(Stored data)
=-=-=

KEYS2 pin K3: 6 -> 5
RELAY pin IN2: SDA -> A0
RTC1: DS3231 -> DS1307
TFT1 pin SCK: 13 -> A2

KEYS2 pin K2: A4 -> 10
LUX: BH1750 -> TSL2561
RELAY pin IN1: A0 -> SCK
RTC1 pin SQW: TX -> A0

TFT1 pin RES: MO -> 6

=-=-=

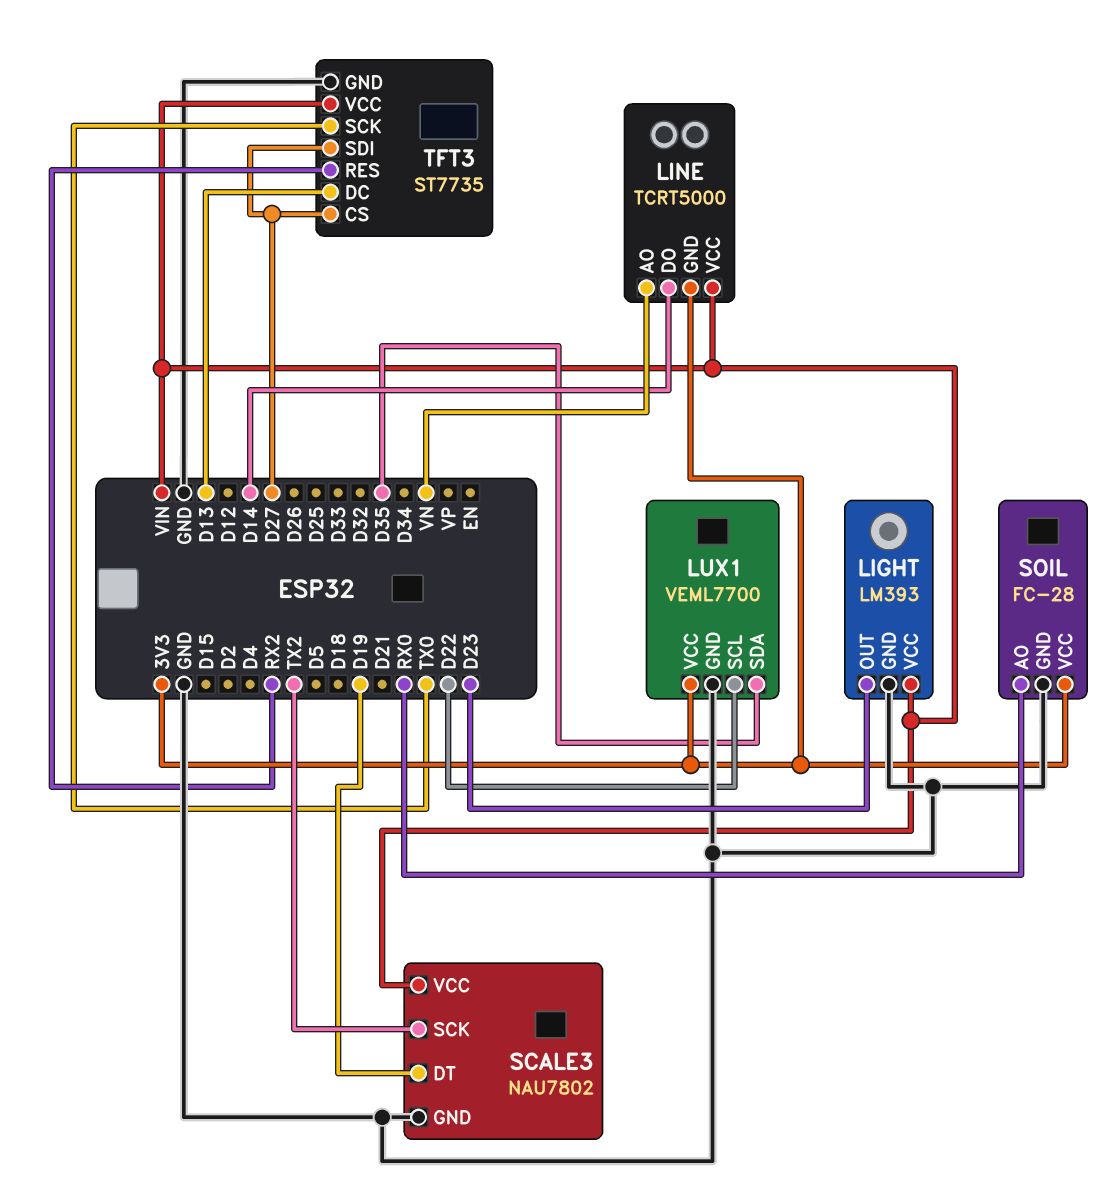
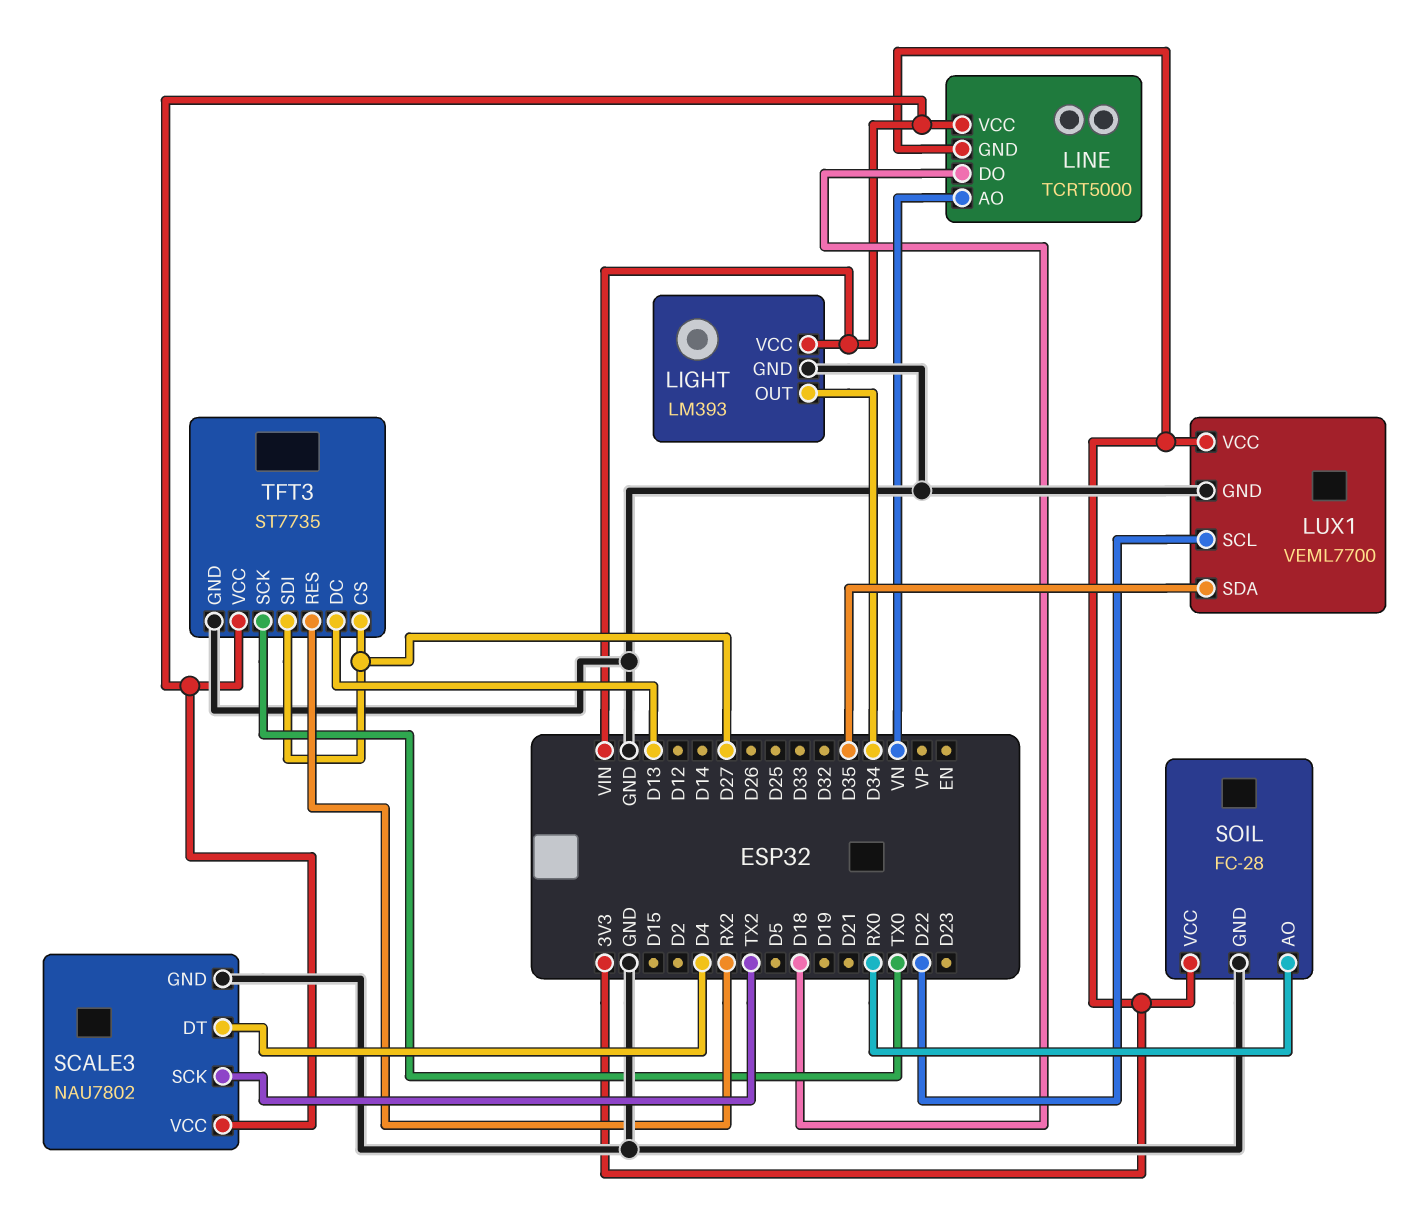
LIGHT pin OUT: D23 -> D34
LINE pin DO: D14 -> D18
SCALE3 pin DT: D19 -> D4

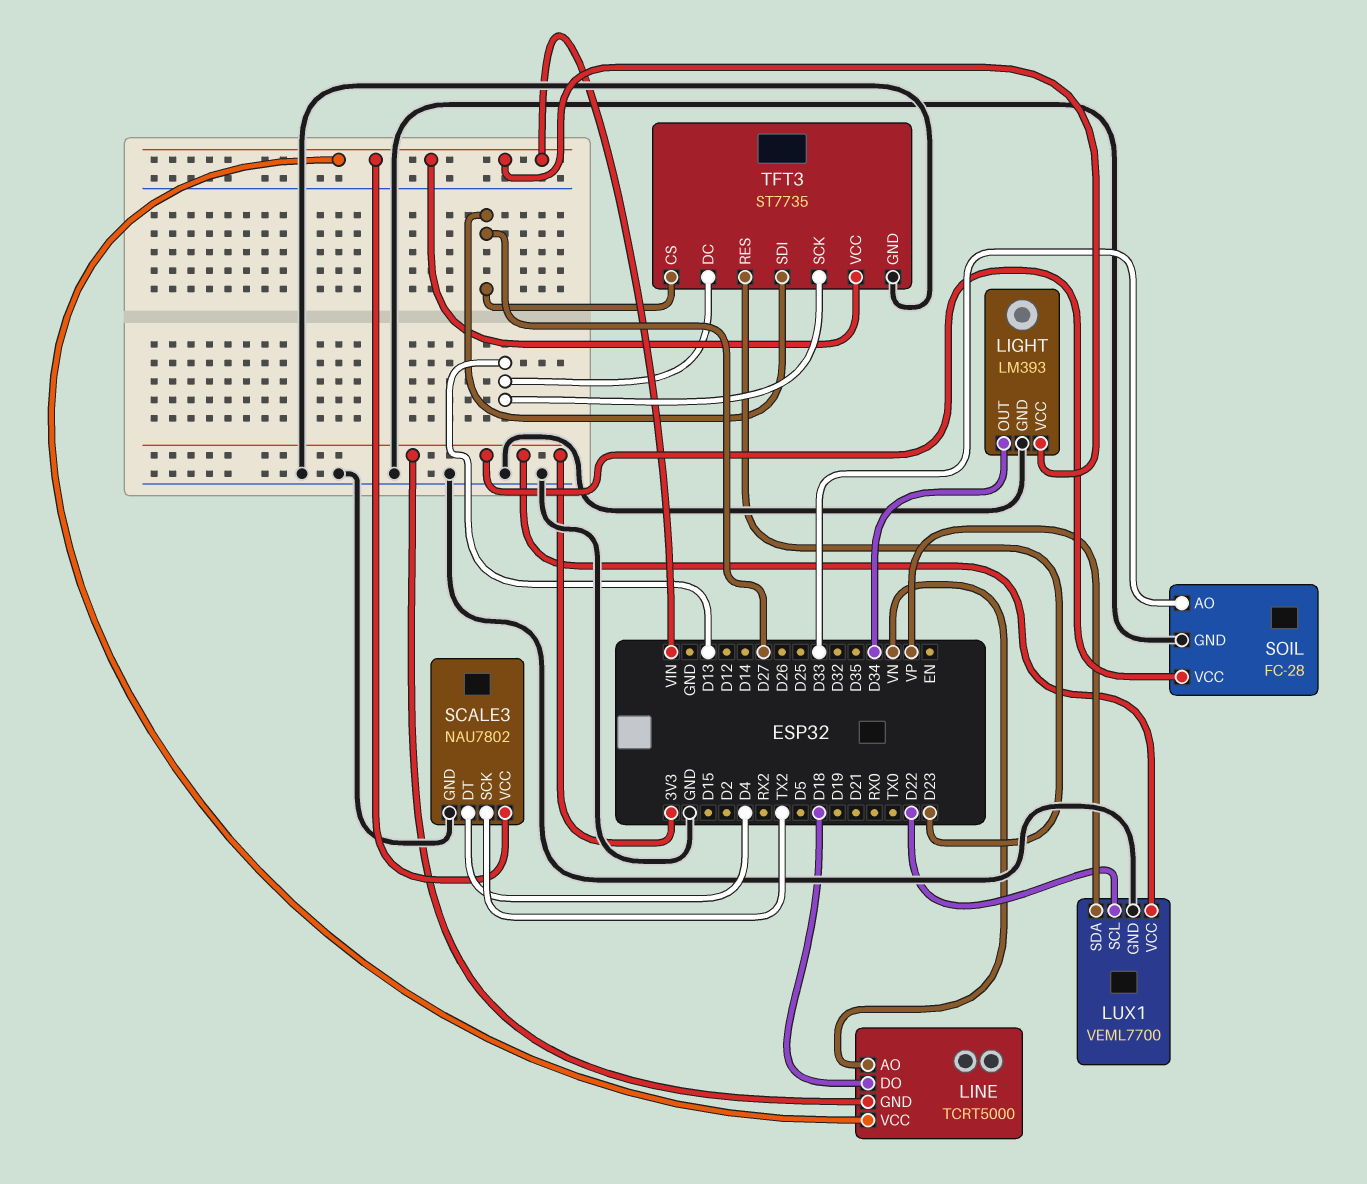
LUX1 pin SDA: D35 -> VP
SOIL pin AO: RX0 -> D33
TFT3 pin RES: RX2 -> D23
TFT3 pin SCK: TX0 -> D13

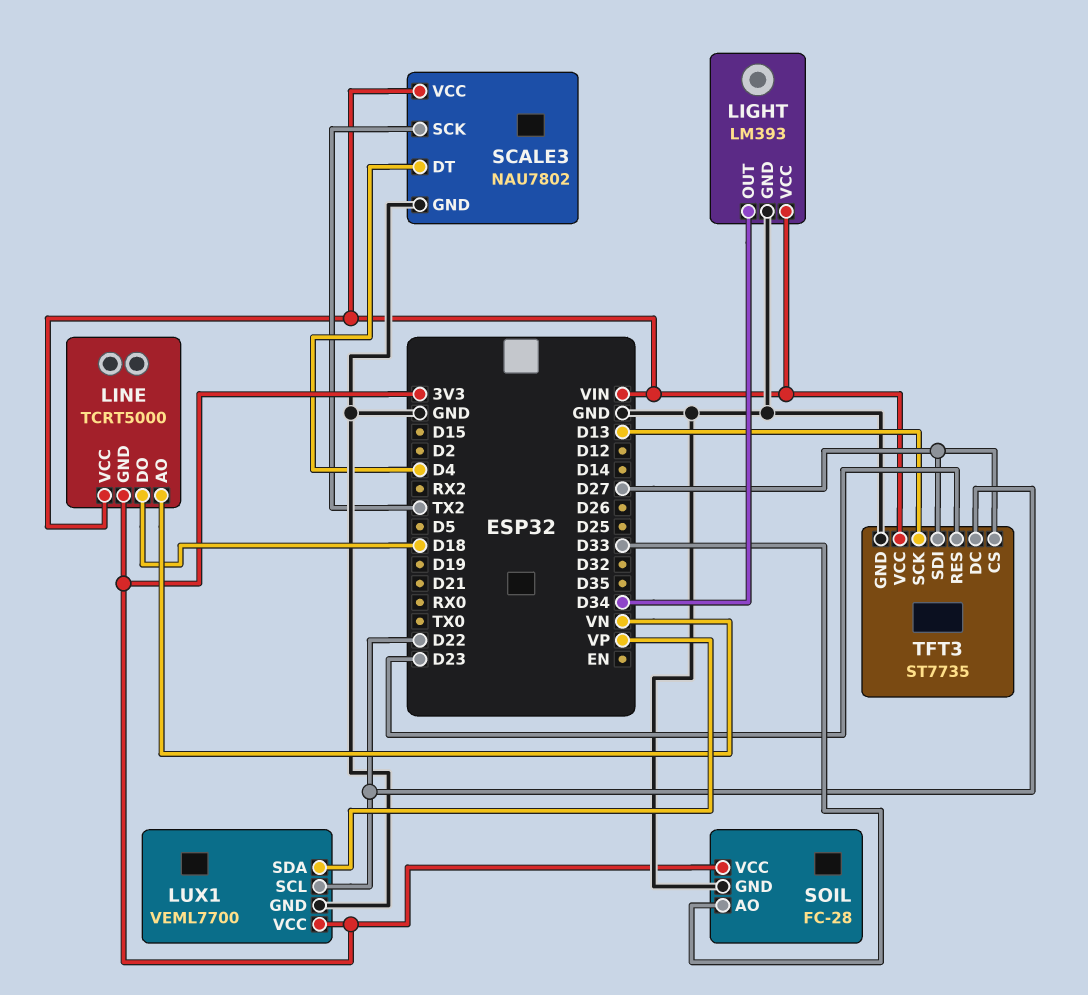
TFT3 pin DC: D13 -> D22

=-=-=

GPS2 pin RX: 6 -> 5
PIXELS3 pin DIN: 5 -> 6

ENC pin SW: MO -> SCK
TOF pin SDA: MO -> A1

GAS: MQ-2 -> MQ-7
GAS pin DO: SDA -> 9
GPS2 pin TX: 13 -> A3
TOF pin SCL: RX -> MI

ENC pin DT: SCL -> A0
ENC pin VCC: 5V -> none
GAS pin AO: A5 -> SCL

=-=-=

◆ WORK ITEM ◆
Would you show every line in the data above that contains the string "RELAY"?

◆ TASK SOLUTION ◆
RELAY pin IN2: SDA -> A0
RELAY pin IN1: A0 -> SCK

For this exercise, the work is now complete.